### What you are asked to do
Reproduce all the records word for word. Omit images.
_____
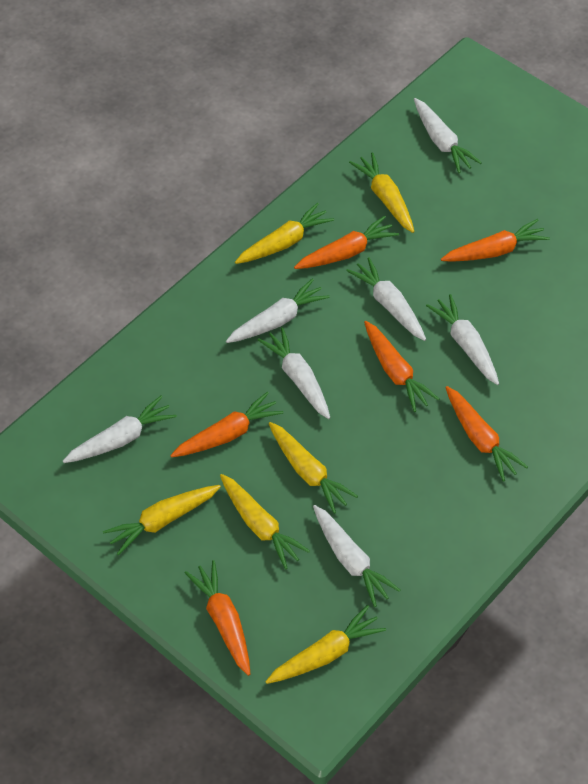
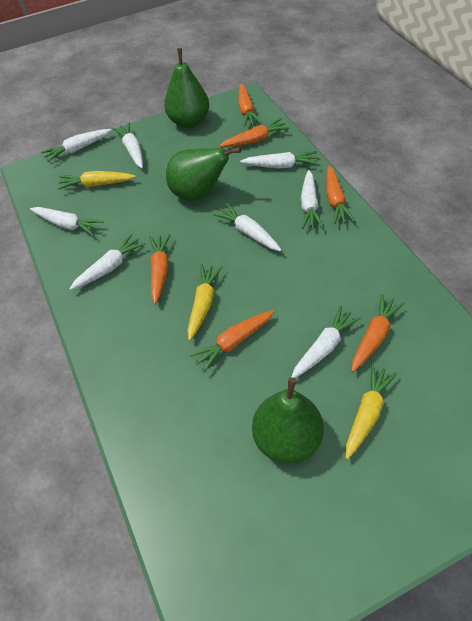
green pear: 0 -> 3
white carrot: 7 -> 8
yellow carrot: 6 -> 3

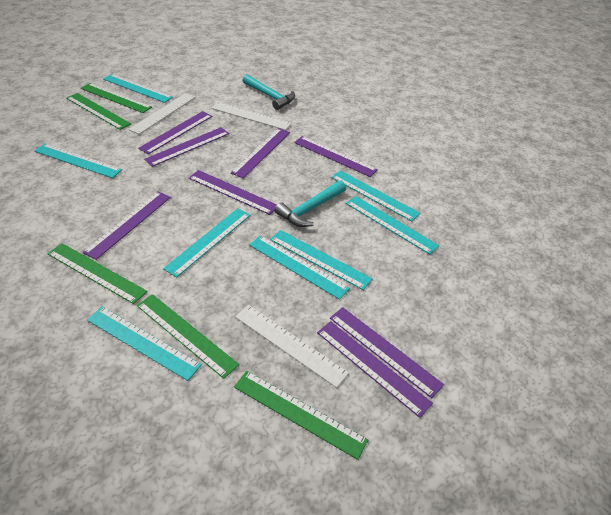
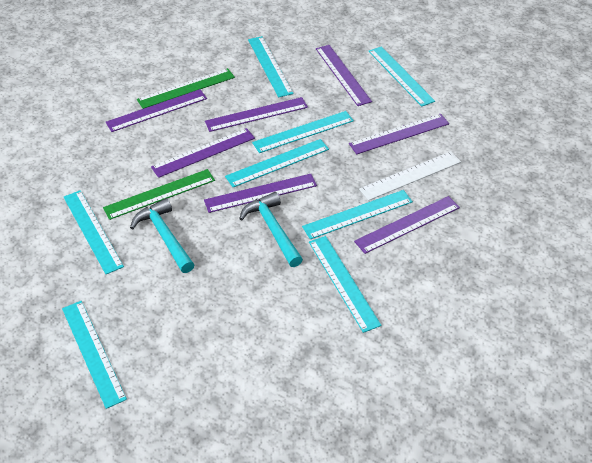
green ruler: 5 -> 2
purple ruler: 8 -> 7
white ruler: 3 -> 1

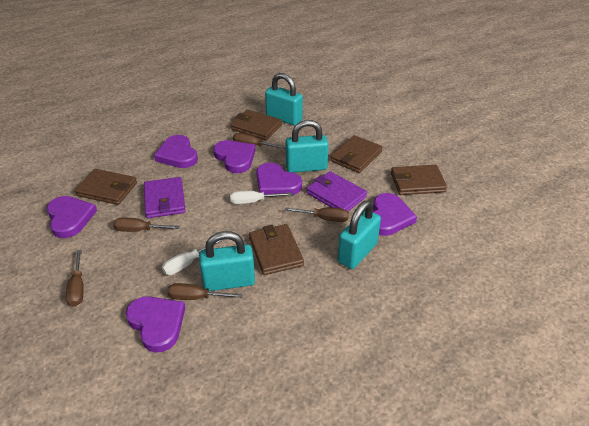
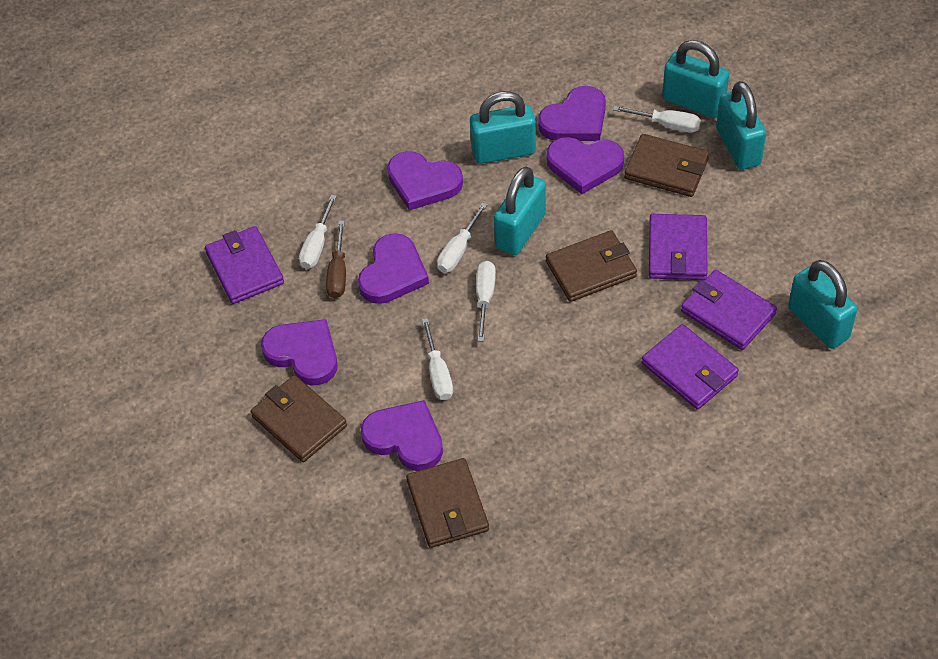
brown screwdriver: 5 -> 1
brown wallet: 5 -> 4
purple wallet: 2 -> 4
turquoise padlock: 4 -> 5
white screwdriver: 2 -> 5

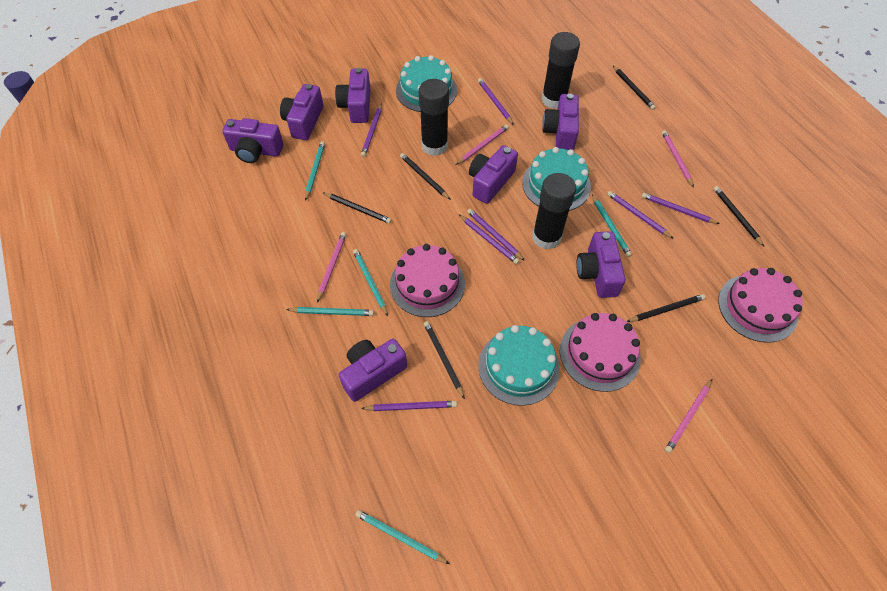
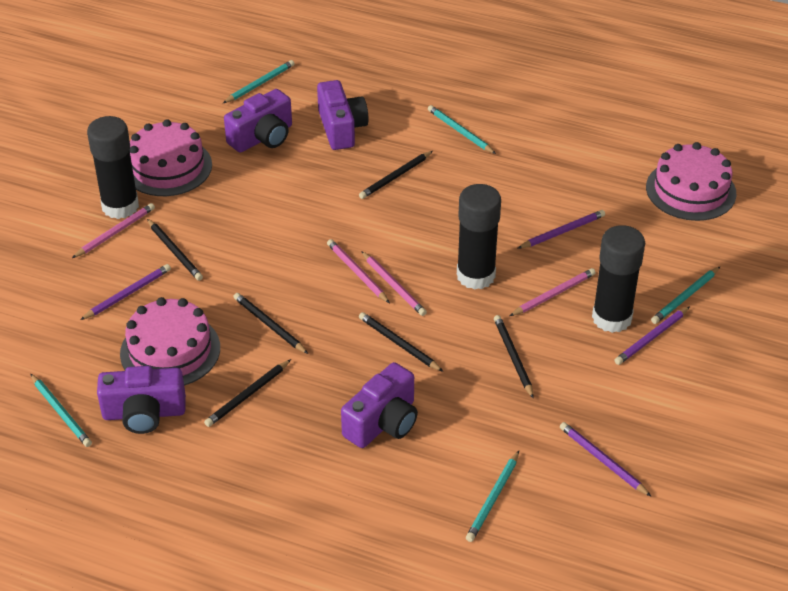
purple camera: 7 -> 4
purple pencil: 7 -> 4
turquoise cake: 3 -> 0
_____
### Answer space
green pear: 0 -> 3
white carrot: 7 -> 8
yellow carrot: 6 -> 3

green ruler: 5 -> 2
purple ruler: 8 -> 7
white ruler: 3 -> 1

brown screwdriver: 5 -> 1
brown wallet: 5 -> 4
purple wallet: 2 -> 4
turquoise padlock: 4 -> 5
white screwdriver: 2 -> 5

purple camera: 7 -> 4
purple pencil: 7 -> 4
turquoise cake: 3 -> 0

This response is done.